» TO DO:
Output the lines of the records below exactly, beginning at their first line and ending at the line with "red pentagon: (204, 786)"; include no pictures.

===== DATA FOR THIS EXERCISE

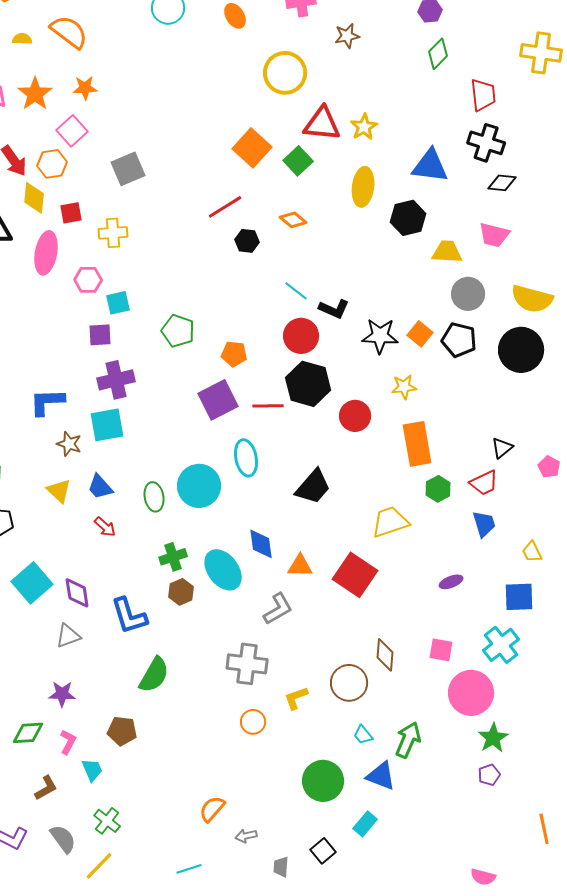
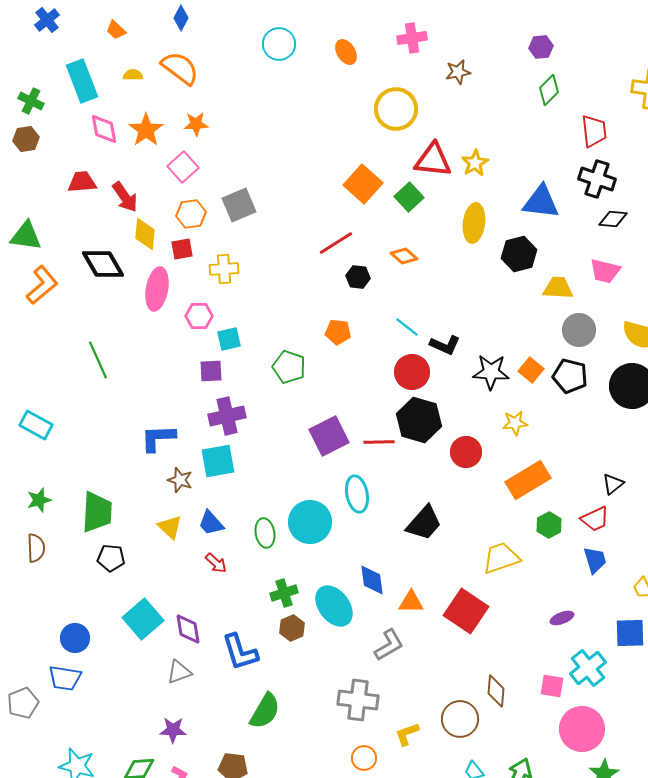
orange hexagon: (52, 164) -> (191, 214), moved
orange pentagon: (234, 354) -> (338, 332), moved
orange rectangle: (417, 444) -> (528, 480), turned 69
cyan cross: (501, 645) -> (588, 668), moved

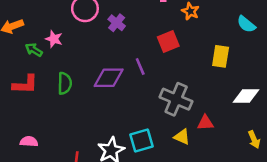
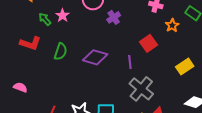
red square: (168, 42) -> (148, 43), turned -30
yellow rectangle: (221, 56) -> (185, 67), turned 30
purple line: (140, 66) -> (130, 62), moved

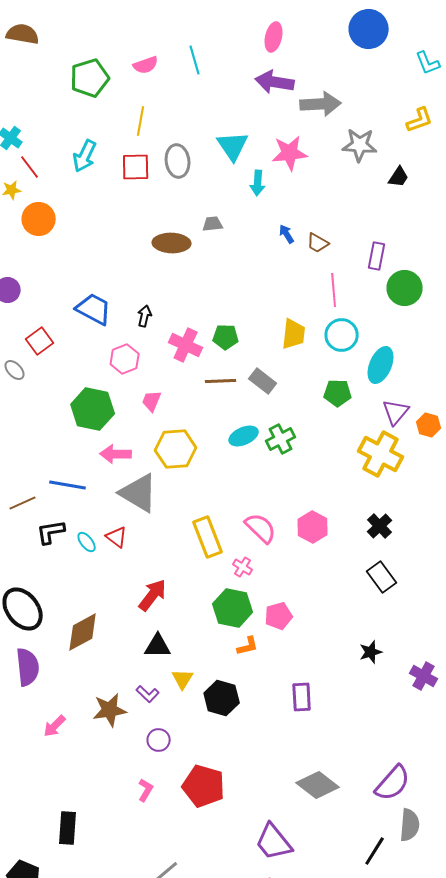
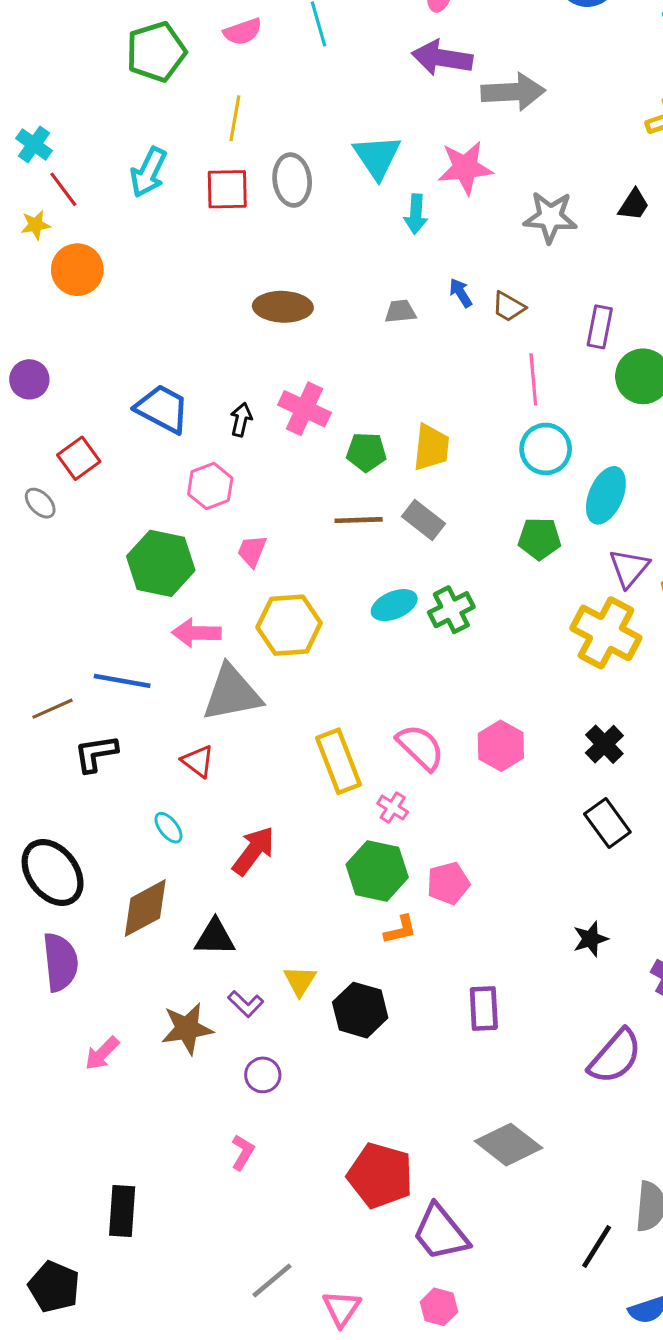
gray star: (360, 145) -> (550, 217), moved
gray trapezoid: (213, 224) -> (400, 311), moved
yellow trapezoid: (294, 334) -> (431, 447), moved
pink cross: (186, 345) -> (304, 409), moved
gray triangle: (139, 493) -> (232, 693), turned -42
cyan ellipse: (87, 542) -> (168, 828), moved
black triangle: (158, 646) -> (215, 937), moved
purple semicircle: (393, 783) -> (615, 1056), moved
red pentagon: (204, 786) -> (380, 1175), moved

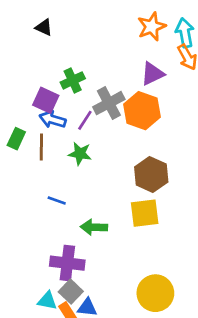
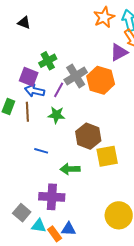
purple triangle: (153, 74) -> (119, 52), moved
brown hexagon: (151, 174) -> (88, 136), moved
gray square: (71, 292) -> (22, 213), moved

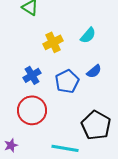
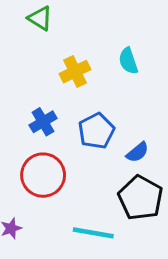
cyan semicircle: (88, 35) -> (128, 61), turned 120
blue semicircle: (94, 71) -> (137, 152), moved

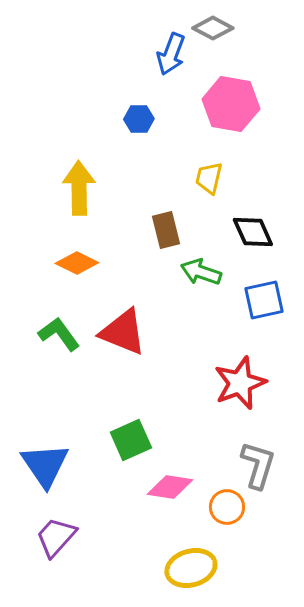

==========

» ANSWER SECTION:
orange hexagon: (52, 164) -> (191, 214), moved
orange pentagon: (234, 354) -> (338, 332), moved
orange rectangle: (417, 444) -> (528, 480), turned 69
cyan cross: (501, 645) -> (588, 668), moved

red square: (168, 42) -> (148, 43), turned -30
yellow rectangle: (221, 56) -> (185, 67), turned 30
purple line: (140, 66) -> (130, 62), moved

gray star: (360, 145) -> (550, 217), moved
gray trapezoid: (213, 224) -> (400, 311), moved
yellow trapezoid: (294, 334) -> (431, 447), moved
pink cross: (186, 345) -> (304, 409), moved
gray triangle: (139, 493) -> (232, 693), turned -42
cyan ellipse: (87, 542) -> (168, 828), moved
black triangle: (158, 646) -> (215, 937), moved
purple semicircle: (393, 783) -> (615, 1056), moved
red pentagon: (204, 786) -> (380, 1175), moved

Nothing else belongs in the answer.